[Object correspondence data]
+ + + + +
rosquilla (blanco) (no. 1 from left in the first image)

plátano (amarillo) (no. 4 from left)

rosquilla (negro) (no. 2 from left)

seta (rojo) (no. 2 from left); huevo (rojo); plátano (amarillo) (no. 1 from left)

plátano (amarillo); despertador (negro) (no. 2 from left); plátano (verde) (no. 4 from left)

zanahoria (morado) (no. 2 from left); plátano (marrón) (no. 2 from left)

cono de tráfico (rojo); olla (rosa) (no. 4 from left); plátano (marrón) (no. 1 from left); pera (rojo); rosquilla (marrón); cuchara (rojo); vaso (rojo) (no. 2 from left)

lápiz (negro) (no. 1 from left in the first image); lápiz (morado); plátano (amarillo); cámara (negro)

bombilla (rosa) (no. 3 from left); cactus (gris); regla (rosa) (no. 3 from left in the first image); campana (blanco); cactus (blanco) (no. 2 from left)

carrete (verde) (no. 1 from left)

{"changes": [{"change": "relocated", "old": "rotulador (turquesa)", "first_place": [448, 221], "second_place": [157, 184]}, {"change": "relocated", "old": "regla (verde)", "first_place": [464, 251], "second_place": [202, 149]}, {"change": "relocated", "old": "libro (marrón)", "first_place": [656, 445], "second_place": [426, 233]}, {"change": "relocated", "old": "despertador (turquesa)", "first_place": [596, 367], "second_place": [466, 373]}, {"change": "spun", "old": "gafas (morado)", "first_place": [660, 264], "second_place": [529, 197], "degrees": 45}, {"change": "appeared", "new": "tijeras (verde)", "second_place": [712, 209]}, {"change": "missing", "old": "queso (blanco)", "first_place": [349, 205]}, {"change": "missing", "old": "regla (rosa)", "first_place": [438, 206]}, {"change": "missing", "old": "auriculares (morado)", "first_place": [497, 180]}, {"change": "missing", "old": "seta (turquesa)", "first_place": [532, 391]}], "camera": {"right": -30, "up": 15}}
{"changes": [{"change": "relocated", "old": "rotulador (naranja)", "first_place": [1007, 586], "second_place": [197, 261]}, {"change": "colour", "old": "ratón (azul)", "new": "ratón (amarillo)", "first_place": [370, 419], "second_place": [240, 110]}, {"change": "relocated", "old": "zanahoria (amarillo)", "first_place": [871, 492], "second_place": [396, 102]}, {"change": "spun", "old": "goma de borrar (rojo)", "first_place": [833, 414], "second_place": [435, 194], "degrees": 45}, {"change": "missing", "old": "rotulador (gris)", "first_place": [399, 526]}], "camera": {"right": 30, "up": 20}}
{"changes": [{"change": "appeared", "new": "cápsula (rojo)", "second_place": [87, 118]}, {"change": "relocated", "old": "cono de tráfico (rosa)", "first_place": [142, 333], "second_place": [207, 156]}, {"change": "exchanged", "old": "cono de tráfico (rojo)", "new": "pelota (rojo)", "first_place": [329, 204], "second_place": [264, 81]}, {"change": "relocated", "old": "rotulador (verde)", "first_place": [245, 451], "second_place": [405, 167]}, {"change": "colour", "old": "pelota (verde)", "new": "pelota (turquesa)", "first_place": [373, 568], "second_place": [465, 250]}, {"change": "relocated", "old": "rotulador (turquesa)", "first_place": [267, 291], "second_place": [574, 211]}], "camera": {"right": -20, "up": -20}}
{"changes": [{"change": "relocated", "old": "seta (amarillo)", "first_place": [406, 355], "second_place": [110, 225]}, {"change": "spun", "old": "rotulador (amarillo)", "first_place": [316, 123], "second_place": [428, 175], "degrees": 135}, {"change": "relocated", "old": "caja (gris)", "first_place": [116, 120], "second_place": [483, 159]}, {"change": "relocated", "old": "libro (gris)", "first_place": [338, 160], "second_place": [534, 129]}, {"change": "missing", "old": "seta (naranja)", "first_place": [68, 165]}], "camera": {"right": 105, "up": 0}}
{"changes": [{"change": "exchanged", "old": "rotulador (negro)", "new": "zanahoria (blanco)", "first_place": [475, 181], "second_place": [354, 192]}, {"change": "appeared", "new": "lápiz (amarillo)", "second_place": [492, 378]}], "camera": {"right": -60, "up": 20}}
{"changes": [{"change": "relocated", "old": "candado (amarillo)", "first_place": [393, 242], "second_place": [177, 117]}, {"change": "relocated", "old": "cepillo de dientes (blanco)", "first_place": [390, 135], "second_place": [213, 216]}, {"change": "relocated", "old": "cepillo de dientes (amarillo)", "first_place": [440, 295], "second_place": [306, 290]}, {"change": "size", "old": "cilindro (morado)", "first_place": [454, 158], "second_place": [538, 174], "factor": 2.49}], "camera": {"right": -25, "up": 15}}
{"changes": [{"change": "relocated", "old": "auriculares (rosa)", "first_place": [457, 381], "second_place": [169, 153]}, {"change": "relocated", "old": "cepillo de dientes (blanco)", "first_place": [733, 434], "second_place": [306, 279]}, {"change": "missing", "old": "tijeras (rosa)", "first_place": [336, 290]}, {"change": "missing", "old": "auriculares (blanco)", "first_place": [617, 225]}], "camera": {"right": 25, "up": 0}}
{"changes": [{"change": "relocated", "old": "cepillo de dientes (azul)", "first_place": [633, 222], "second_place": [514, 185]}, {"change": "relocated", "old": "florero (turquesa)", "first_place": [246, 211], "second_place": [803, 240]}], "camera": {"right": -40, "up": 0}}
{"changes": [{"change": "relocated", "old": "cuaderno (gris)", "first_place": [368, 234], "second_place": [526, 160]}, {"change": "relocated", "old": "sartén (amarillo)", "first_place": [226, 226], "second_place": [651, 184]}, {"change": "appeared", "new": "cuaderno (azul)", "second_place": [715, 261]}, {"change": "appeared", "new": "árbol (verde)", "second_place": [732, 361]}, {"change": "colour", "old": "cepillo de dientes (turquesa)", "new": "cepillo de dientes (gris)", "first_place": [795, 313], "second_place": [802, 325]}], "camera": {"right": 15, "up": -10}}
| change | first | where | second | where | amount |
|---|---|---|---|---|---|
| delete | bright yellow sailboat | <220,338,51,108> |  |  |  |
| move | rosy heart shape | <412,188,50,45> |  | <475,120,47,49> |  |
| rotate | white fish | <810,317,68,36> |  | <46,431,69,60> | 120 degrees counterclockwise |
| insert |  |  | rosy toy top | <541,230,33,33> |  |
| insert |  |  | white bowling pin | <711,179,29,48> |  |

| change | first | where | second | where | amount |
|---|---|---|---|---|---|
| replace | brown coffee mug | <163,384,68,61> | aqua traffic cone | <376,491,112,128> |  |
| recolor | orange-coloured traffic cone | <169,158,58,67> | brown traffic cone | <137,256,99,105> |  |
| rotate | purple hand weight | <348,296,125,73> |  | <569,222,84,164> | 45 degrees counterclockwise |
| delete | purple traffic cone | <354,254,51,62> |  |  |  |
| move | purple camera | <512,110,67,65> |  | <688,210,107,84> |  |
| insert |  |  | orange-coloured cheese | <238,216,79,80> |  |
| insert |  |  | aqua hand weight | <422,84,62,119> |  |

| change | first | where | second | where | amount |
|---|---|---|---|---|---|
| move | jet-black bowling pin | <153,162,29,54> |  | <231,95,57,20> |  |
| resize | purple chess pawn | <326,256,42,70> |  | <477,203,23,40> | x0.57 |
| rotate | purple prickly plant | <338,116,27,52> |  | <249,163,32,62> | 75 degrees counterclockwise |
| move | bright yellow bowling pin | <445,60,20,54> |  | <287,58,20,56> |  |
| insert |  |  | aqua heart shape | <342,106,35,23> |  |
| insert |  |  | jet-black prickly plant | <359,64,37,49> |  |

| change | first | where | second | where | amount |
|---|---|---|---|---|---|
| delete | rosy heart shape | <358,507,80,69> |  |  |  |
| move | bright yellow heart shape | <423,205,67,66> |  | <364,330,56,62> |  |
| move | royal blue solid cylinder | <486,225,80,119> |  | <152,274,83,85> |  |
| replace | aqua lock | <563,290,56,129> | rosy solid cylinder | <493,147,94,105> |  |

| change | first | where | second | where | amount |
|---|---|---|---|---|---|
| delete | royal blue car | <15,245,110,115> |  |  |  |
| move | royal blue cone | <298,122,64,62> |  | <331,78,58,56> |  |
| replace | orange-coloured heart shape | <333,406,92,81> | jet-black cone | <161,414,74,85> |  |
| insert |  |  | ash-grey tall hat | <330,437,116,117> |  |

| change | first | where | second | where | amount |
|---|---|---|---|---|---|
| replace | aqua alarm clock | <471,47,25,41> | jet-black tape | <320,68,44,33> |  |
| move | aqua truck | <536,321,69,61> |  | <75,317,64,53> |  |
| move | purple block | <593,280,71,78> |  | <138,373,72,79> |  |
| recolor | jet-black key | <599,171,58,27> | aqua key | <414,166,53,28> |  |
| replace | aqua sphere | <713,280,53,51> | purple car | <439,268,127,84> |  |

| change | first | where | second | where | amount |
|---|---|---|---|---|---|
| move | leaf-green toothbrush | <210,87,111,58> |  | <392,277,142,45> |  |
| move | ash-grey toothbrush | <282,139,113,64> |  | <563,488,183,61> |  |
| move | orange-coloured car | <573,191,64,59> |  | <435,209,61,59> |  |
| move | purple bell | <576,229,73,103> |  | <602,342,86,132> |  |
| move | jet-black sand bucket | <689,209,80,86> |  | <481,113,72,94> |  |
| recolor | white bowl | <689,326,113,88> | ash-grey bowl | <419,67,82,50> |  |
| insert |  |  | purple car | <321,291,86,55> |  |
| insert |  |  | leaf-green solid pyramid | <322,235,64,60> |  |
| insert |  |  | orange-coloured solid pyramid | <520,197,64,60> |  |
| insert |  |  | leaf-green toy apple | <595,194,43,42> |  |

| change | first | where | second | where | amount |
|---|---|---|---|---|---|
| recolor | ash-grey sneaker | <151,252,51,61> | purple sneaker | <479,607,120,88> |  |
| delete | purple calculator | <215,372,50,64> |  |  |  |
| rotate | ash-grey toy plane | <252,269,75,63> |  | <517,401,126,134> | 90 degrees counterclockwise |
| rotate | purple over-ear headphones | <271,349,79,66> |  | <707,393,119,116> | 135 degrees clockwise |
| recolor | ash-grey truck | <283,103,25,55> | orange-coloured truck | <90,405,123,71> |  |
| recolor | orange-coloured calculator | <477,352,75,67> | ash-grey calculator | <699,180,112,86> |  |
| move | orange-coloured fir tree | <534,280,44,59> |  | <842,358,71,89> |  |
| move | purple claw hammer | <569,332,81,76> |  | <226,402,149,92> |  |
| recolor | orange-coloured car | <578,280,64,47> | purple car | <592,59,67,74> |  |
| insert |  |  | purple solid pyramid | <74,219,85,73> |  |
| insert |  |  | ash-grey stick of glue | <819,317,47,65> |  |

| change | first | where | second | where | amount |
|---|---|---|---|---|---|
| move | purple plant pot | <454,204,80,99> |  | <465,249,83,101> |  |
+ + + + +
Task item:
Using the data above, reproduce exactly the lines between those holding "delete | bright" and "rosy toy top", inclusive, and no others.

Expected output:
| delete | bright yellow sailboat | <220,338,51,108> |  |  |  |
| move | rosy heart shape | <412,188,50,45> |  | <475,120,47,49> |  |
| rotate | white fish | <810,317,68,36> |  | <46,431,69,60> | 120 degrees counterclockwise |
| insert |  |  | rosy toy top | <541,230,33,33> |  |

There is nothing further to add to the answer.